| Assignment |
Quote the entries below from the line with "J1 pin 1: Y13 -> Y18" through the line with "U9: XOR 74HC86", both ends included, and only those lines.

| Task data |
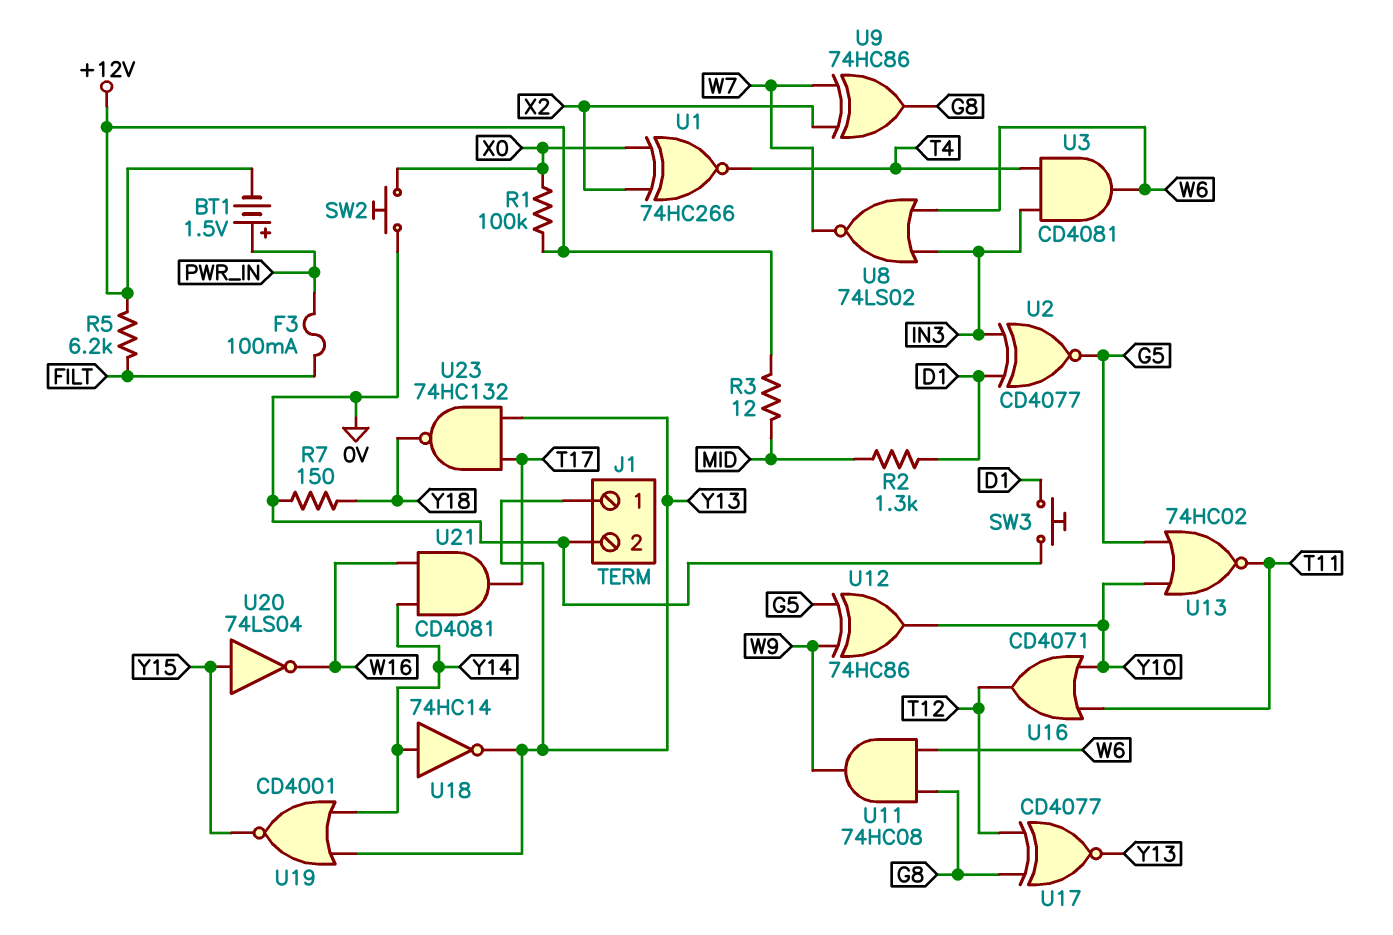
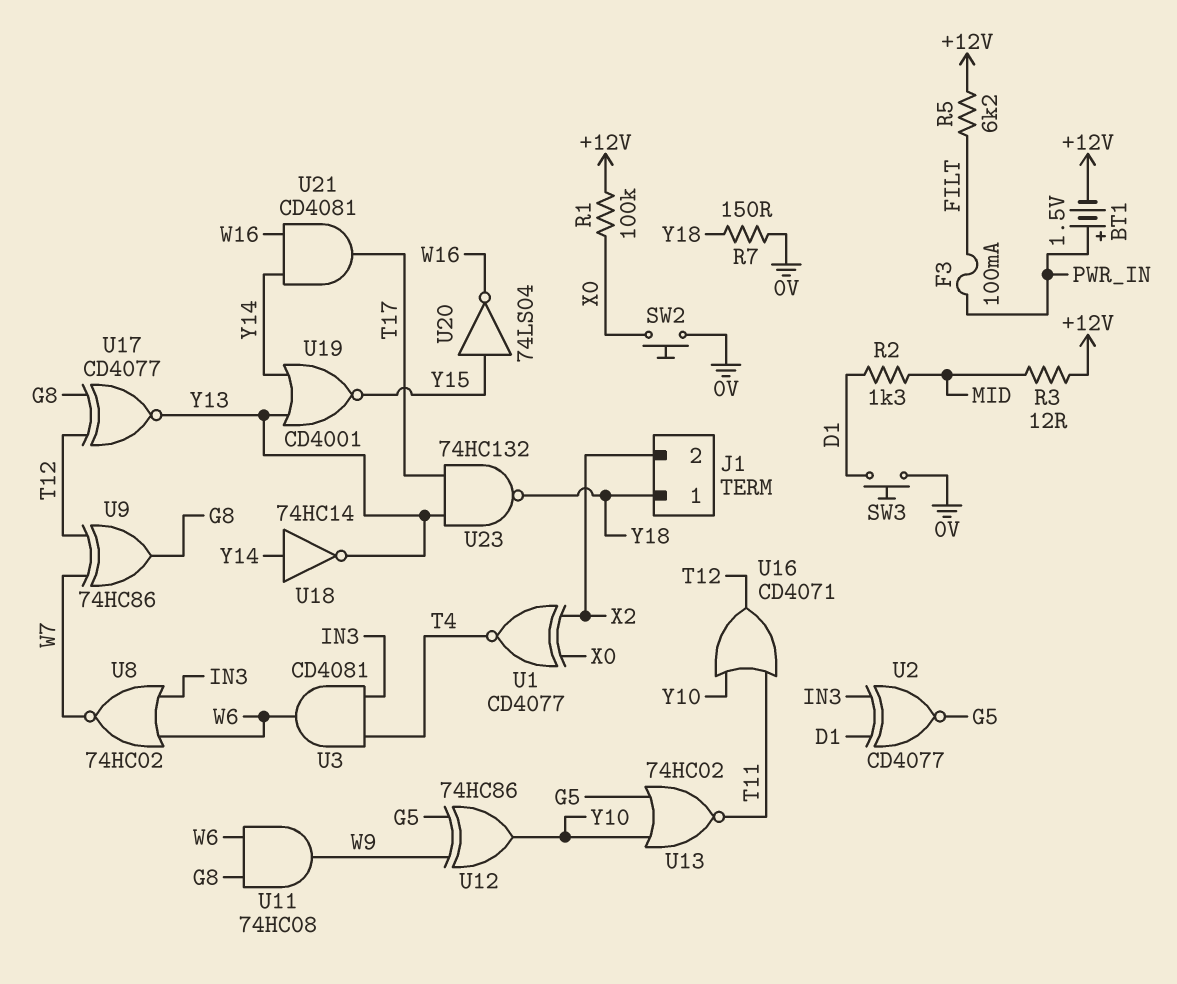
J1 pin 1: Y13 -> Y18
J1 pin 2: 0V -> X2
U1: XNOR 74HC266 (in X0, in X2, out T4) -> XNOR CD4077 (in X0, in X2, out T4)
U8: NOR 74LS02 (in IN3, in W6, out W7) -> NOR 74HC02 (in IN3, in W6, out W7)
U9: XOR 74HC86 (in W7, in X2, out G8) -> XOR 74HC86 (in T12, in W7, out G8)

---

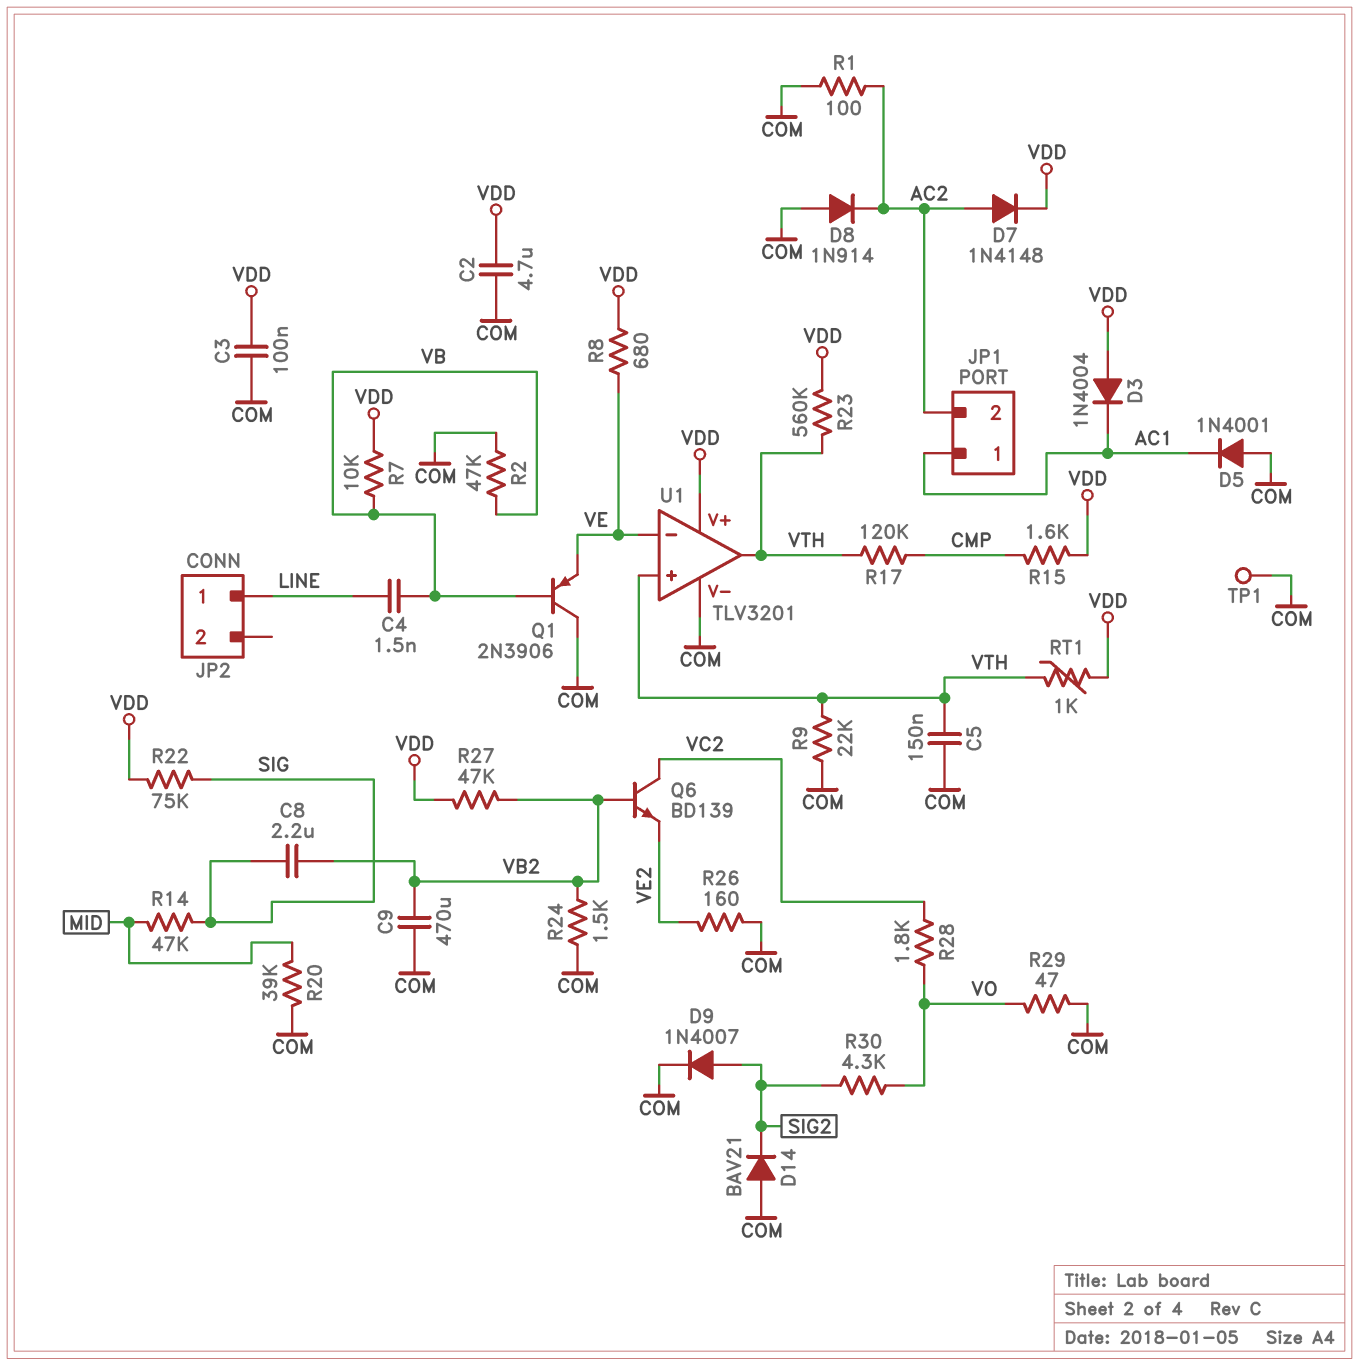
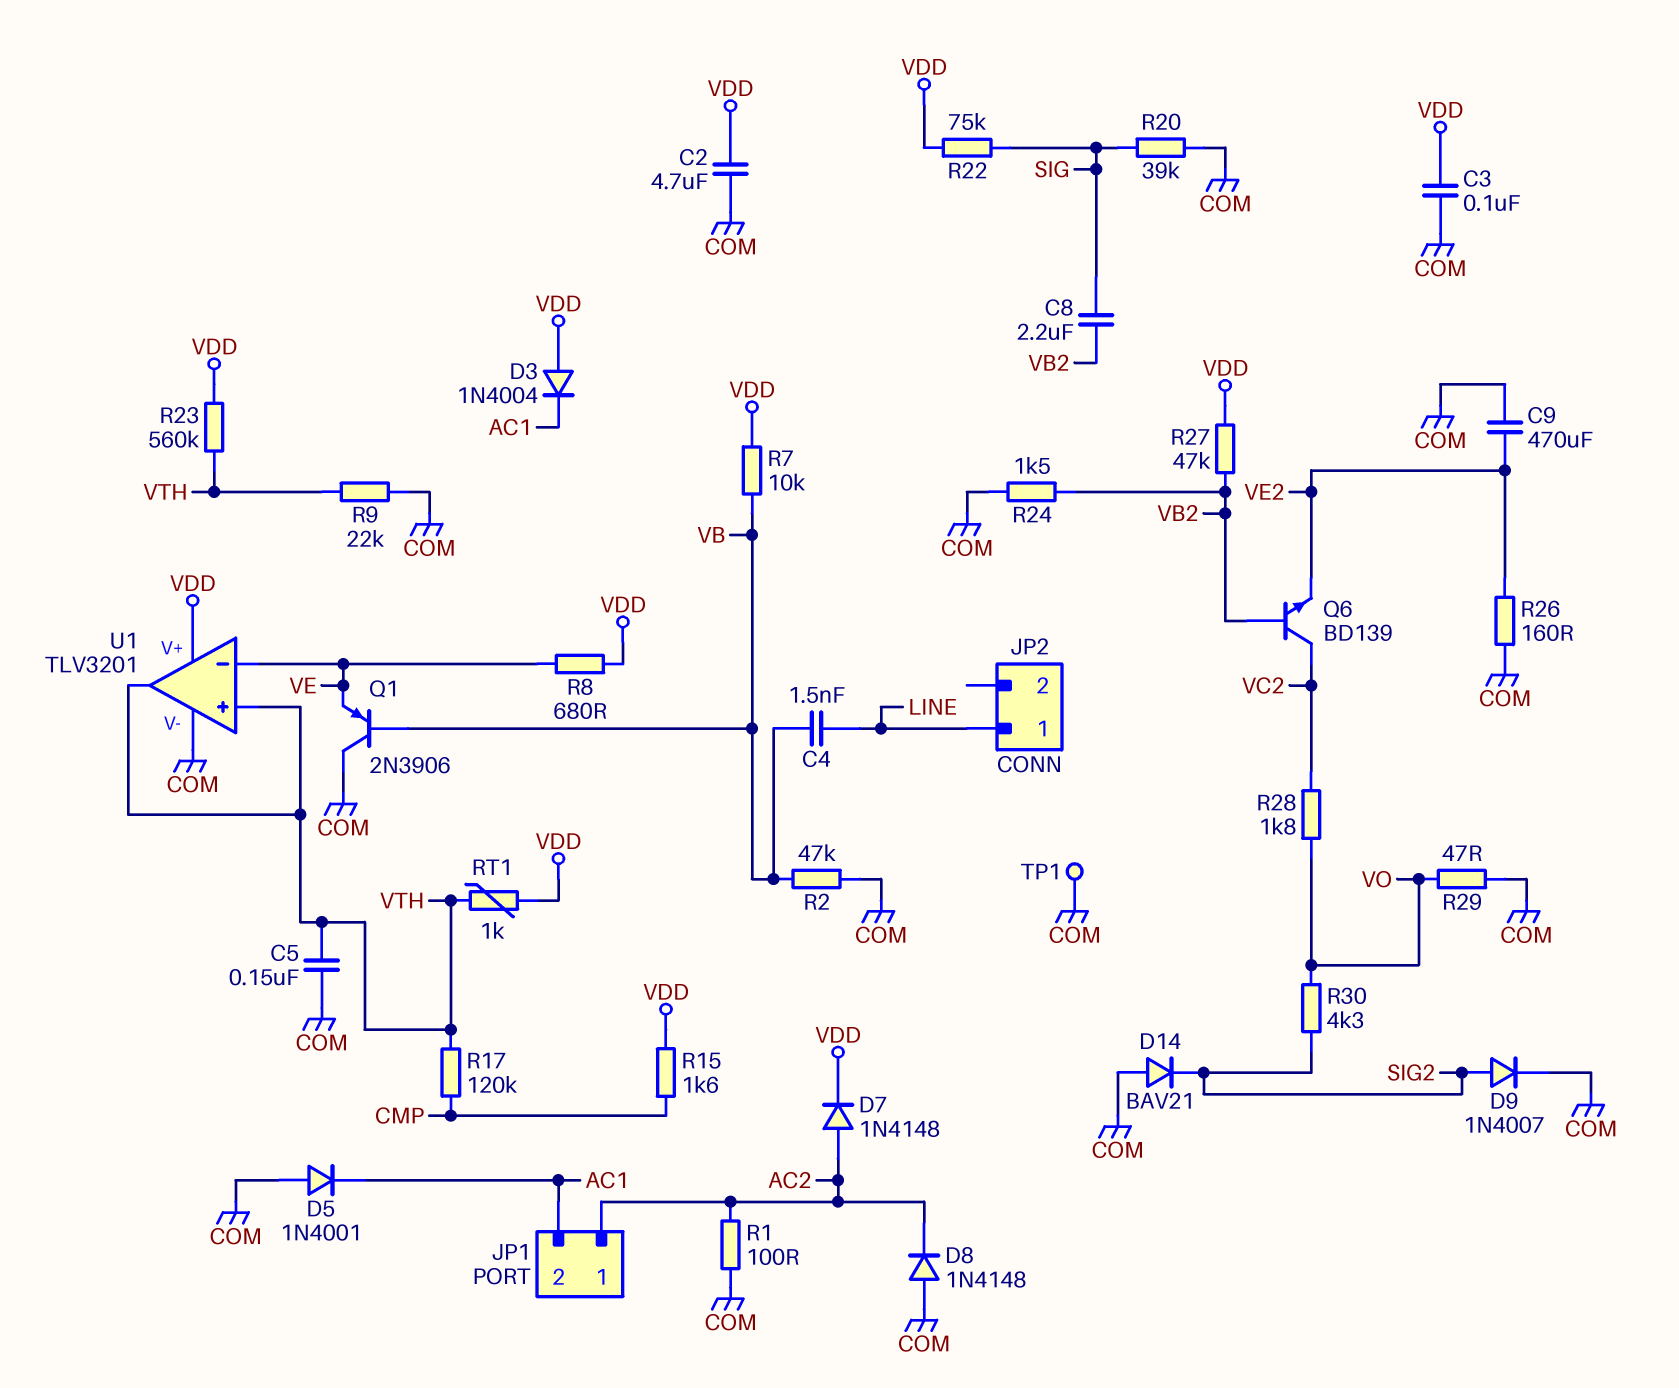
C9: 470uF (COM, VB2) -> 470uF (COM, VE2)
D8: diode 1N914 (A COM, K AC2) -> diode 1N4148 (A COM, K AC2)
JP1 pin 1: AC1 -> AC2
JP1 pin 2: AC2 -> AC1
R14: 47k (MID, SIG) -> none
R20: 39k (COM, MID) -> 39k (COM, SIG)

...

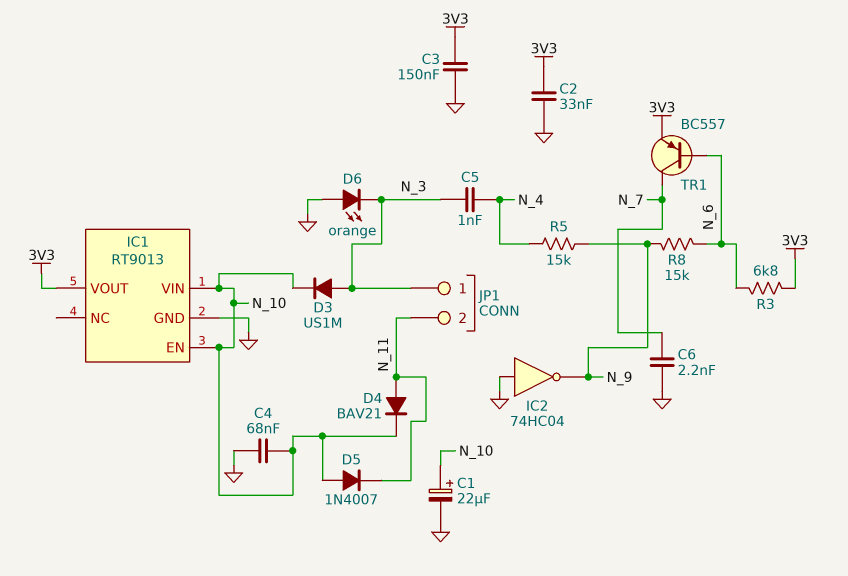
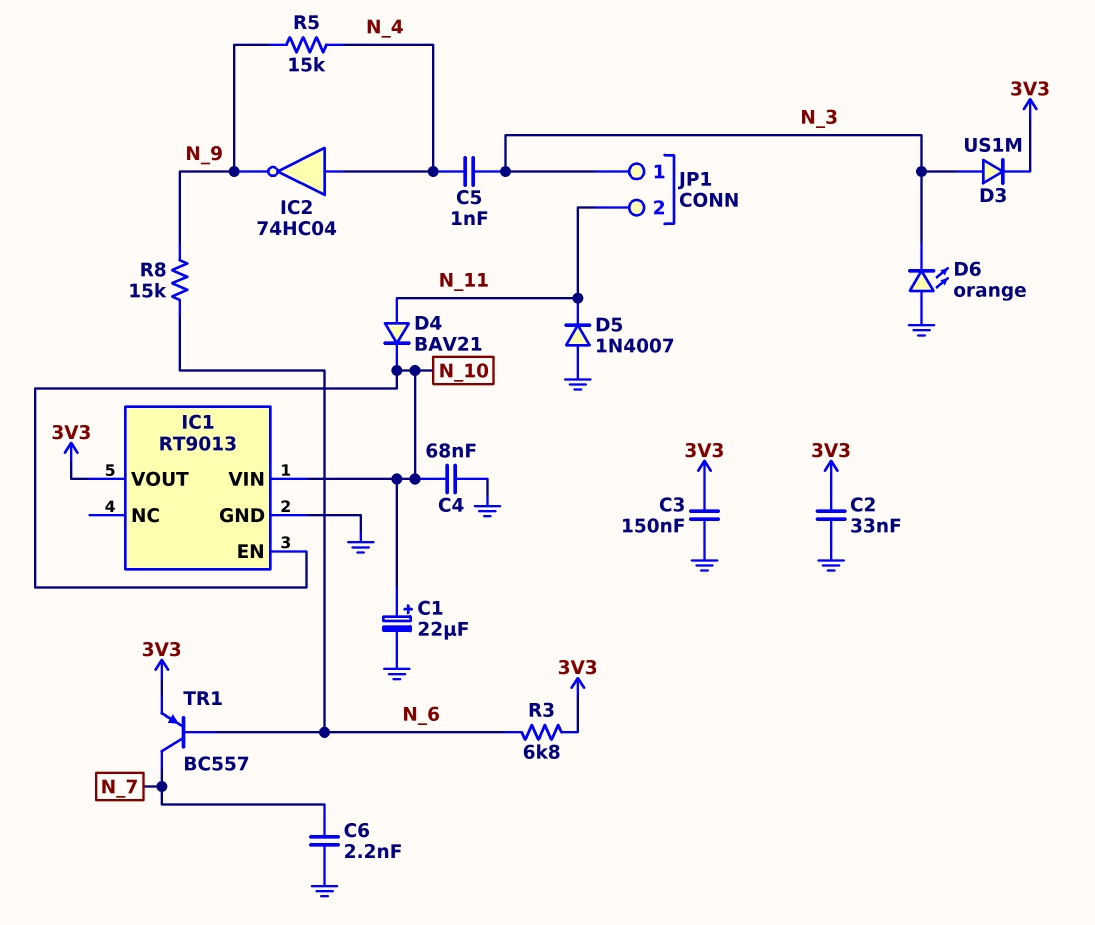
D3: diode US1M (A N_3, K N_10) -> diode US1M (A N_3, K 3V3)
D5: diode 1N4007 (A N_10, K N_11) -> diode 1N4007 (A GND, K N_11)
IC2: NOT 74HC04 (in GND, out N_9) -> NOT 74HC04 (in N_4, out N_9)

| Expected answer |
J1 pin 1: Y13 -> Y18
J1 pin 2: 0V -> X2
U1: XNOR 74HC266 (in X0, in X2, out T4) -> XNOR CD4077 (in X0, in X2, out T4)
U8: NOR 74LS02 (in IN3, in W6, out W7) -> NOR 74HC02 (in IN3, in W6, out W7)
U9: XOR 74HC86 (in W7, in X2, out G8) -> XOR 74HC86 (in T12, in W7, out G8)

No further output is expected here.